### What you have to do
Reproduce what is written in the records below exactly, and leave out the images.

(Colored shape movement records)

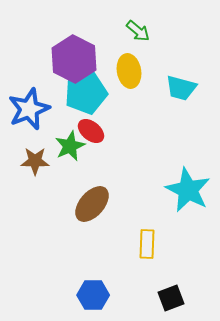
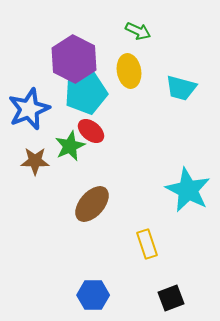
green arrow: rotated 15 degrees counterclockwise
yellow rectangle: rotated 20 degrees counterclockwise
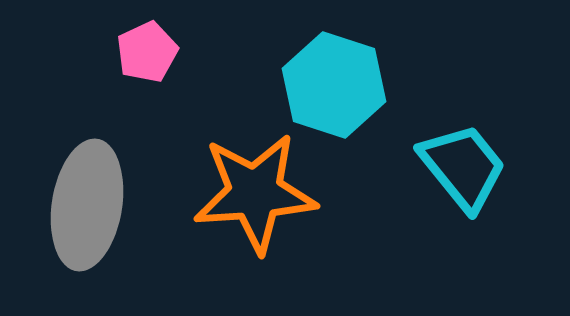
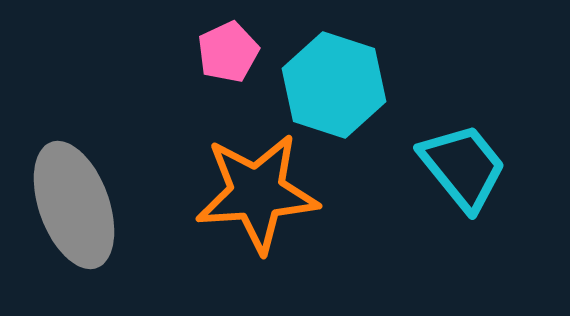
pink pentagon: moved 81 px right
orange star: moved 2 px right
gray ellipse: moved 13 px left; rotated 29 degrees counterclockwise
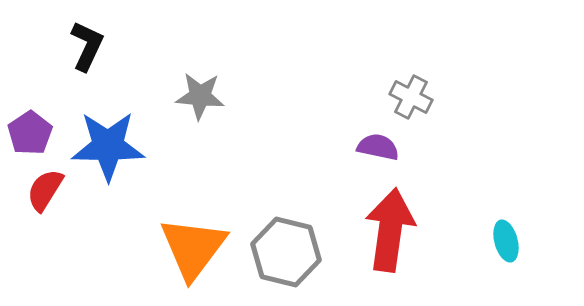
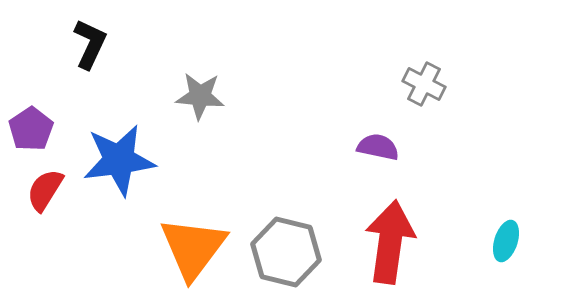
black L-shape: moved 3 px right, 2 px up
gray cross: moved 13 px right, 13 px up
purple pentagon: moved 1 px right, 4 px up
blue star: moved 11 px right, 14 px down; rotated 8 degrees counterclockwise
red arrow: moved 12 px down
cyan ellipse: rotated 33 degrees clockwise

### Answer for the task
green arrow: rotated 15 degrees counterclockwise
yellow rectangle: rotated 20 degrees counterclockwise
pink pentagon: moved 81 px right
orange star: moved 2 px right
gray ellipse: moved 13 px left; rotated 29 degrees counterclockwise
black L-shape: moved 3 px right, 2 px up
gray cross: moved 13 px right, 13 px up
purple pentagon: moved 1 px right, 4 px up
blue star: moved 11 px right, 14 px down; rotated 8 degrees counterclockwise
red arrow: moved 12 px down
cyan ellipse: rotated 33 degrees clockwise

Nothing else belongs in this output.